Find the lines in these entries that include the word "grey" and state how many there are, with no other words.

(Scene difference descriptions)

::::

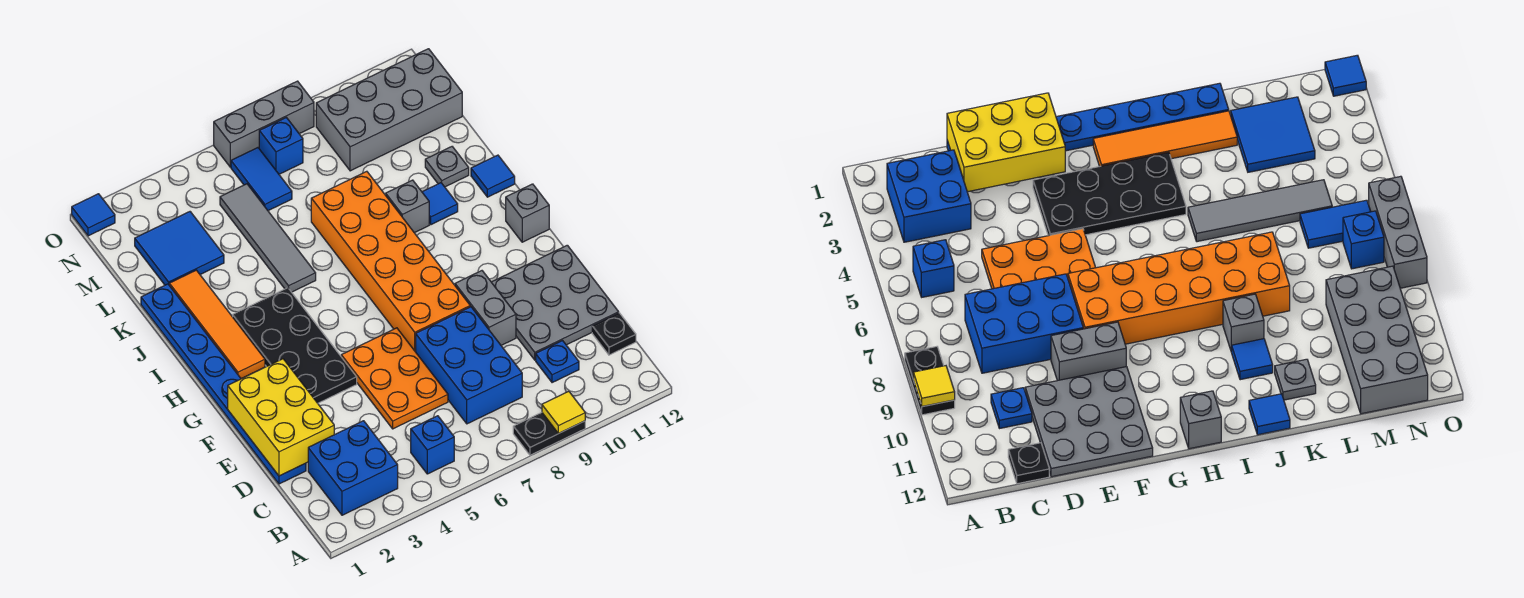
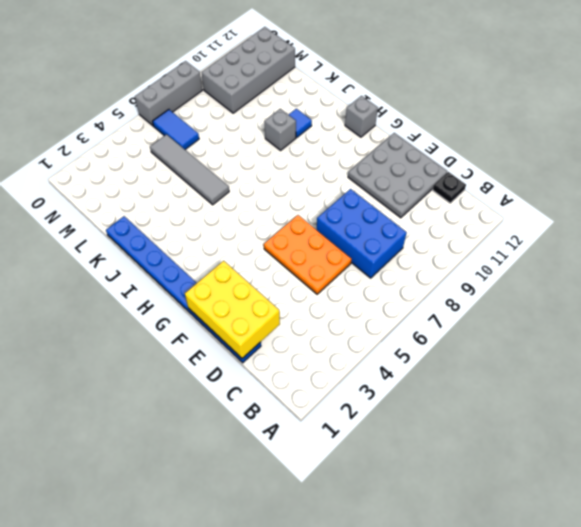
none -> black 1x2 plate [513,413,585,455]
none -> blue 2x2 brick [308,421,398,515]
none -> blue 1x1 brick [411,416,454,474]

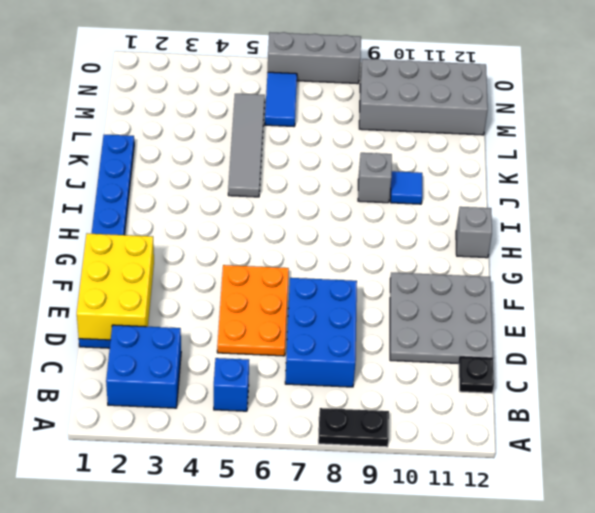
none -> blue 1x1 plate [536,341,579,383]
none -> grey 1x2 brick [455,271,516,345]
none -> black 2x4 plate [233,288,357,403]

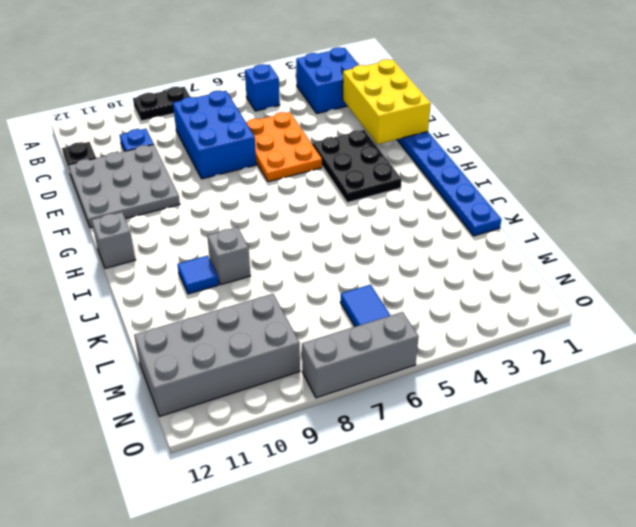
black 2x3 plate [312,130,402,203] -> black 2x4 plate [233,288,357,403]
none -> grey 1x2 brick [455,271,516,345]
none -> orange 2x6 brick [311,171,470,352]
none -> orange 1x4 tile [169,270,265,379]

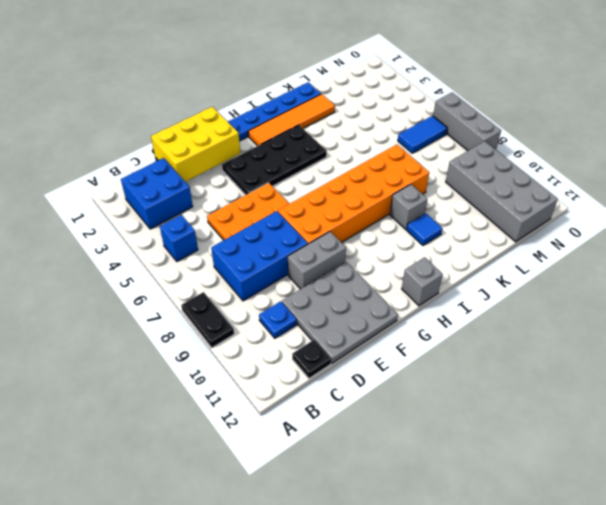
none -> grey 1x4 tile [220,184,316,292]
none -> blue 1x1 tile [471,155,515,197]
none -> grey 1x1 plate [425,147,469,187]

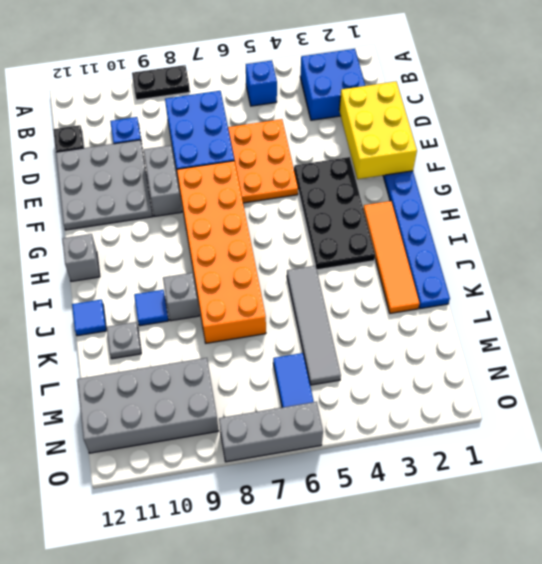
none -> blue 2x2 tile [135,212,224,285]
none -> blue 1x1 brick [259,118,303,174]
none -> blue 1x1 tile [72,194,115,236]

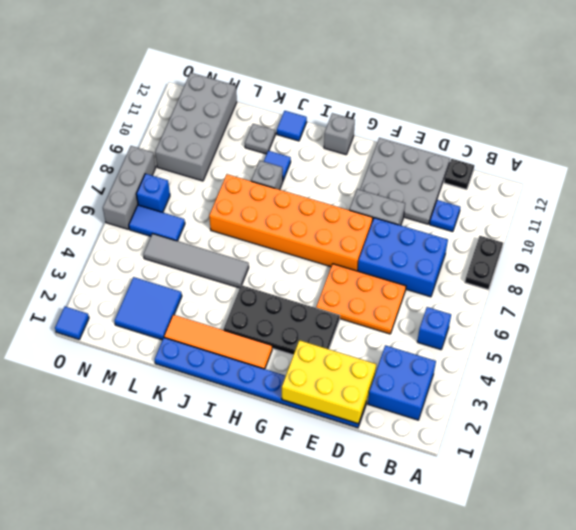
none -> yellow 1x1 tile [542,391,585,434]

::::

• [Solution to this task]
4